Object state comparisons:
BEGIN
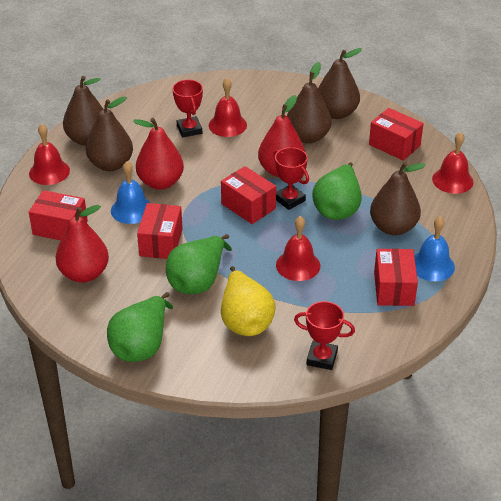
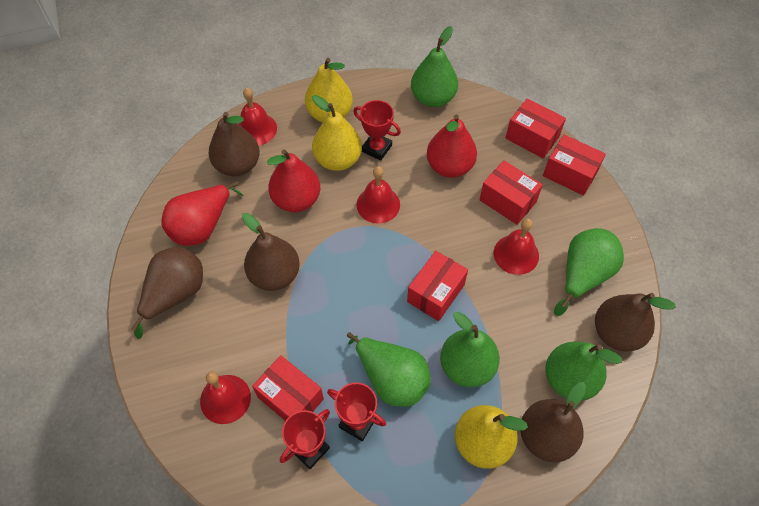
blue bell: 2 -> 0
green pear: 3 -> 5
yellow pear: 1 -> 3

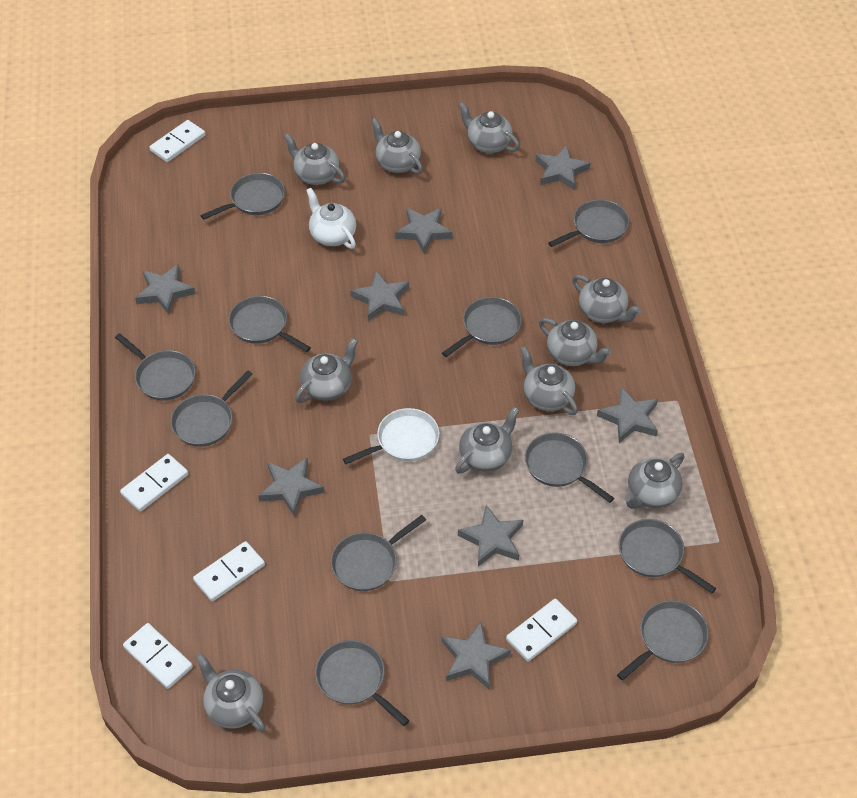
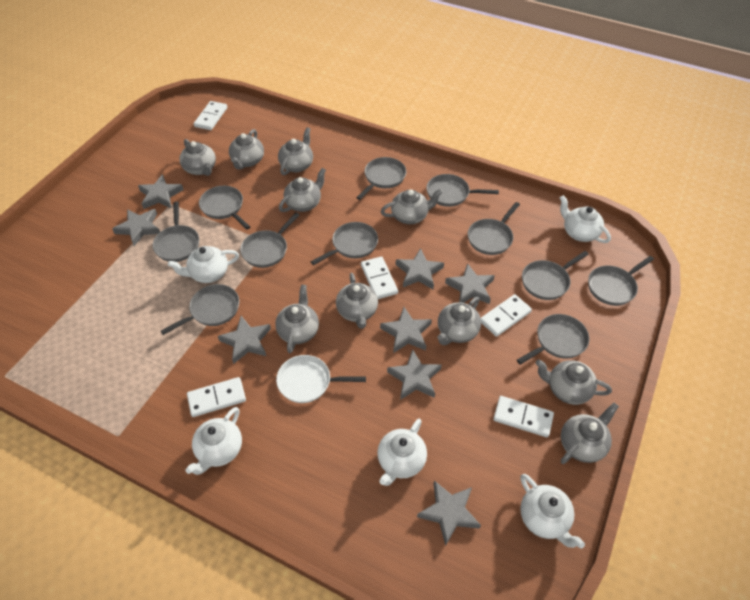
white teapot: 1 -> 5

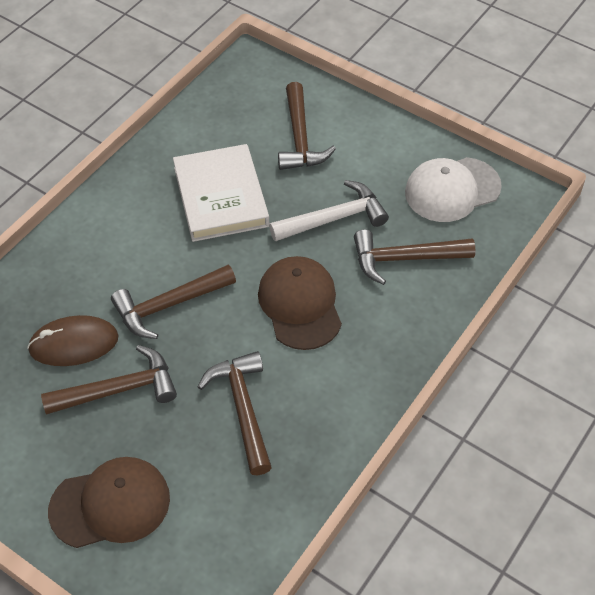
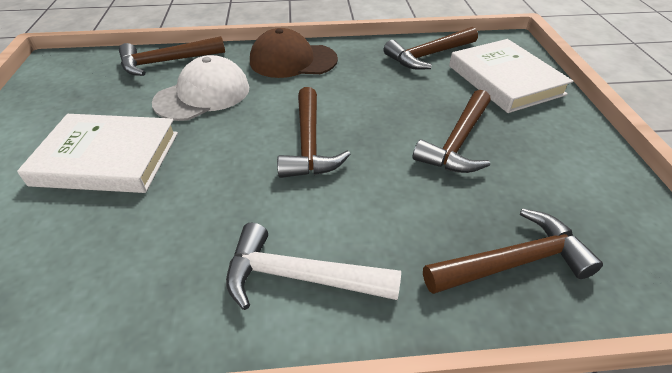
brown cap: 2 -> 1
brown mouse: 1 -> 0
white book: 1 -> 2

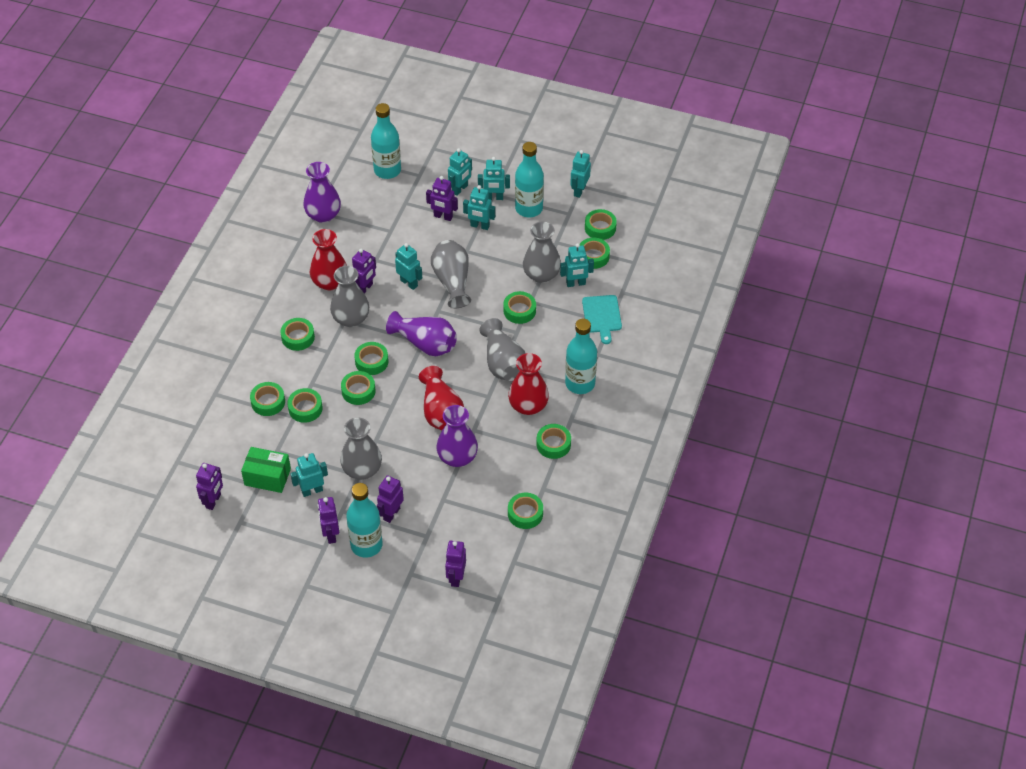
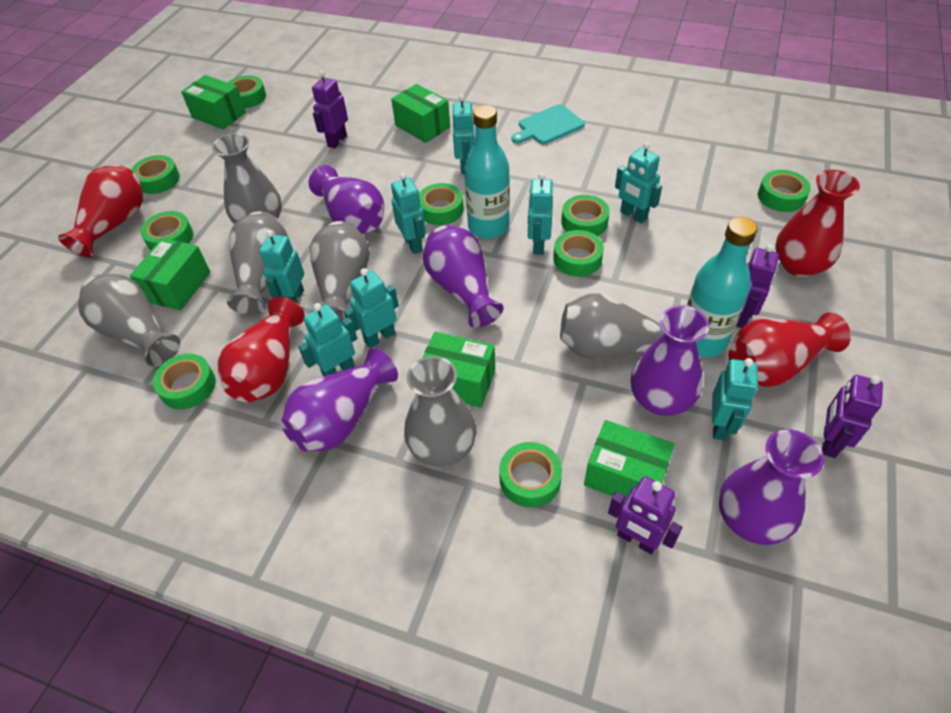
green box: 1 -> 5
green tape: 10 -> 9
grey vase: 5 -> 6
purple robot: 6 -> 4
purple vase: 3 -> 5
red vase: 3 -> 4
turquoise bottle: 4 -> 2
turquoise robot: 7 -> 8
END
BEGIN
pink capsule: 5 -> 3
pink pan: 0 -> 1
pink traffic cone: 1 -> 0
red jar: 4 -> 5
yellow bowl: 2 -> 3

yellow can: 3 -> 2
END
PROBLEM STATEMENT:
Among the records above, locate the line containing "yellow pear: 1 -> 3" and the line containing "turquoise robot: 7 -> 8", then transcribe exactly the lines starting at the first and ending at the second, with no pictures.

ANSWER SPACE:
yellow pear: 1 -> 3

white teapot: 1 -> 5

brown cap: 2 -> 1
brown mouse: 1 -> 0
white book: 1 -> 2

green box: 1 -> 5
green tape: 10 -> 9
grey vase: 5 -> 6
purple robot: 6 -> 4
purple vase: 3 -> 5
red vase: 3 -> 4
turquoise bottle: 4 -> 2
turquoise robot: 7 -> 8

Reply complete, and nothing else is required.